### MATERIALS PROVIDED ###
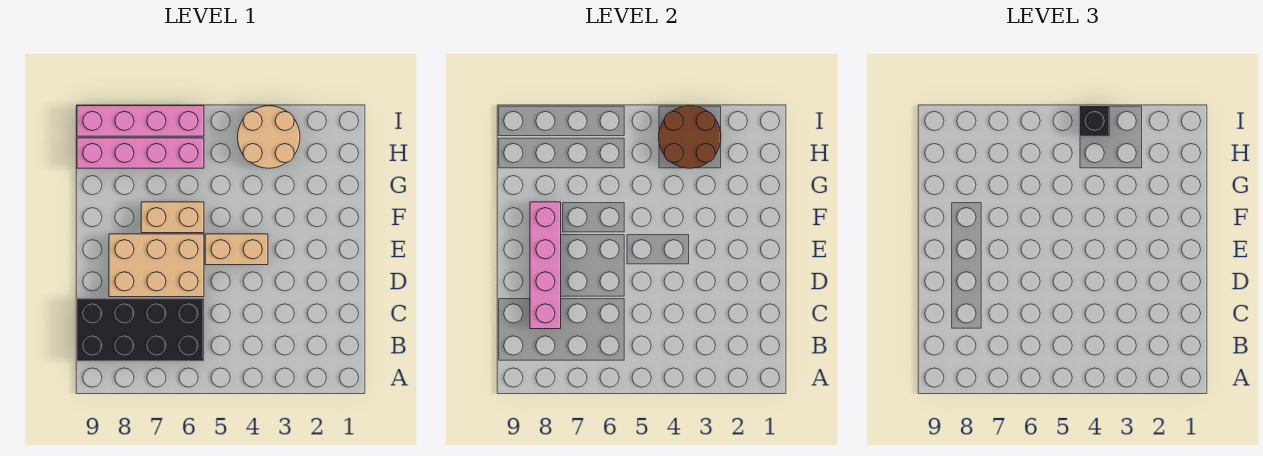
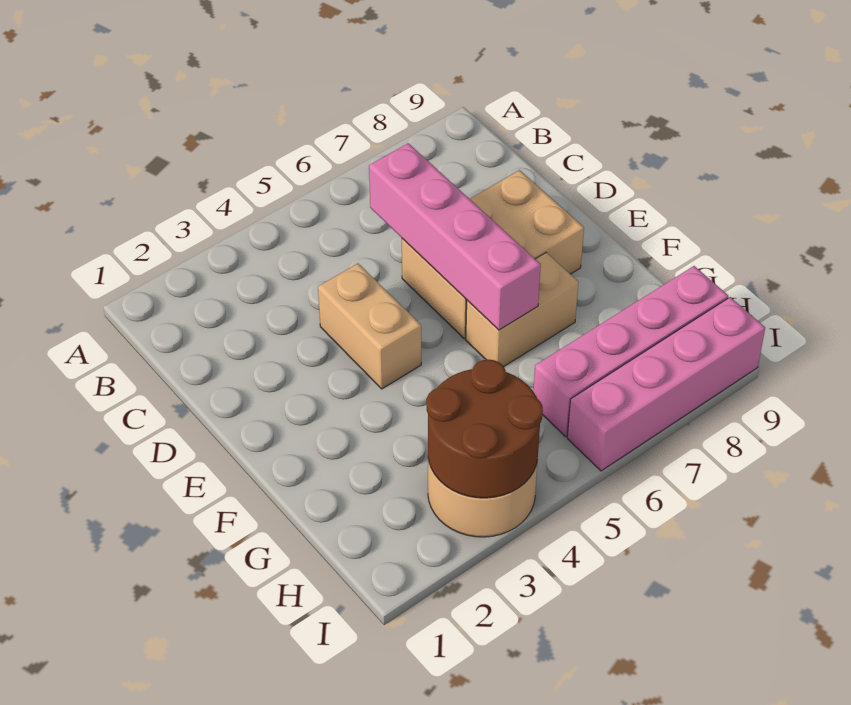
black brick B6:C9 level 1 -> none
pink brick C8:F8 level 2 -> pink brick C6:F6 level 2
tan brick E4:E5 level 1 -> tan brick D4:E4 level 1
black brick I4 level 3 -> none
###
### MATERIALS PROVIDED ###
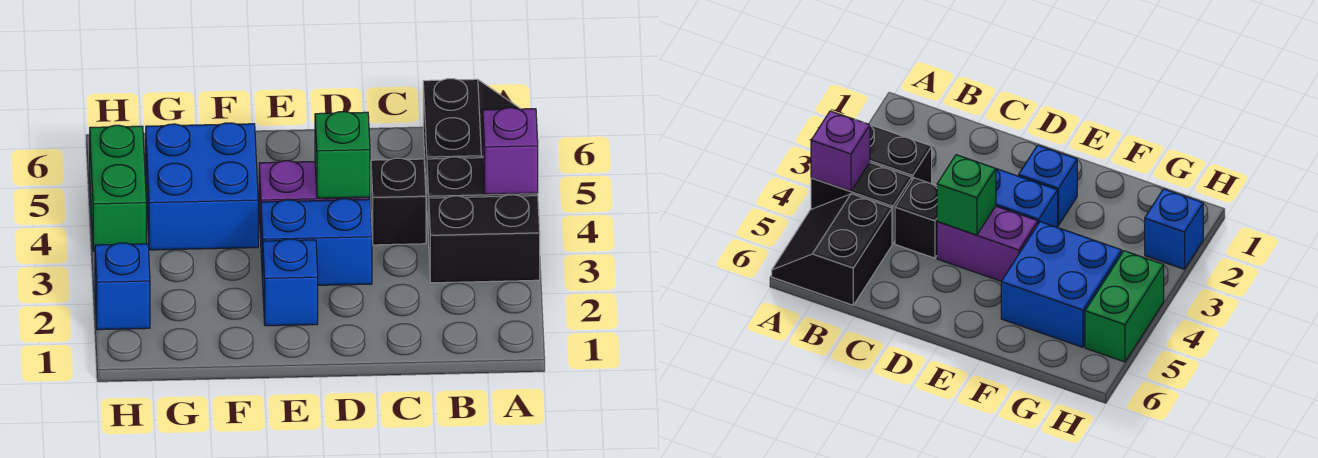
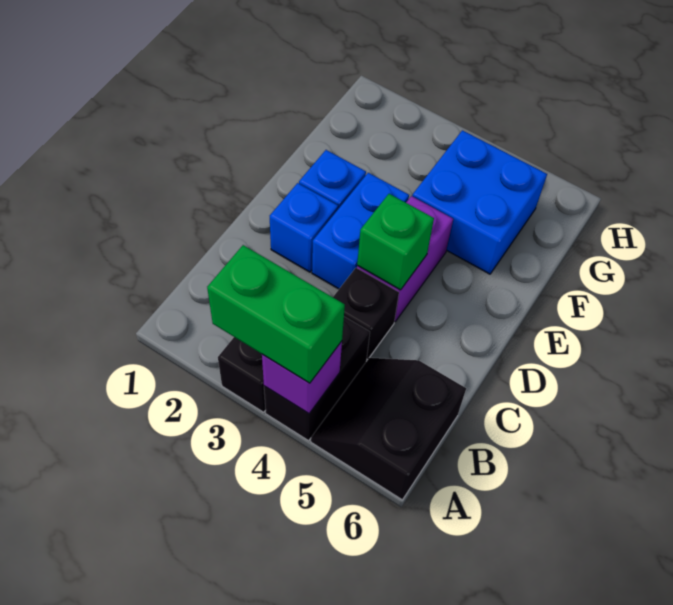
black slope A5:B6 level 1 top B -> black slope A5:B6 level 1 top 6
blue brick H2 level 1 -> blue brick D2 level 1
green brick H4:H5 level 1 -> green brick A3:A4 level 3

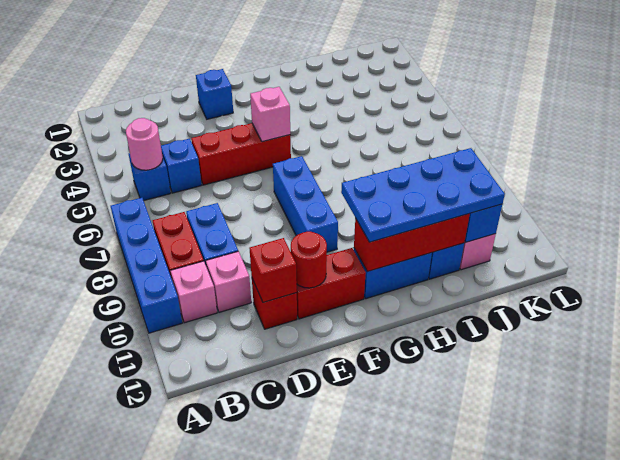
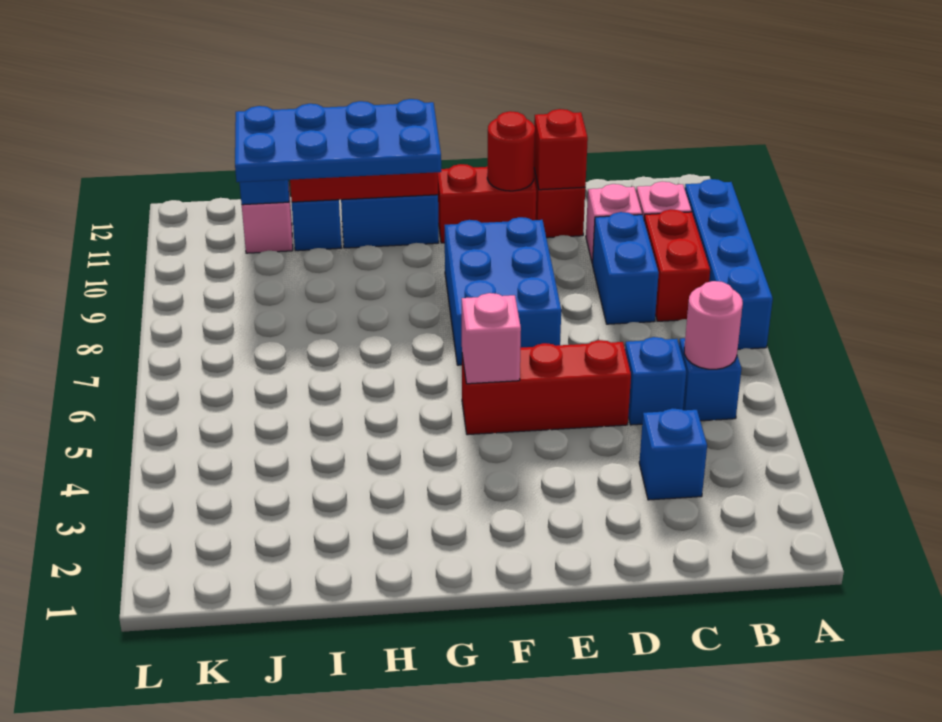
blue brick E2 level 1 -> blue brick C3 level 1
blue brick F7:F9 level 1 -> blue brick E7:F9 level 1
###
### MATERIALS PROVIDED ###
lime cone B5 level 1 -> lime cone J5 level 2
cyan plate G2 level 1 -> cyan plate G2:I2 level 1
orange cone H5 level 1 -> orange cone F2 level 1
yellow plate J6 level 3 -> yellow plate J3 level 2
###
# REQUIRED ACTION
Copy out, word for word, the part of the entries above that begins at the line with "black brick B6:C9 level 1 -> none" and ends at the line with "black brick I4 level 3 -> none", including both.

# ANSWER
black brick B6:C9 level 1 -> none
pink brick C8:F8 level 2 -> pink brick C6:F6 level 2
tan brick E4:E5 level 1 -> tan brick D4:E4 level 1
black brick I4 level 3 -> none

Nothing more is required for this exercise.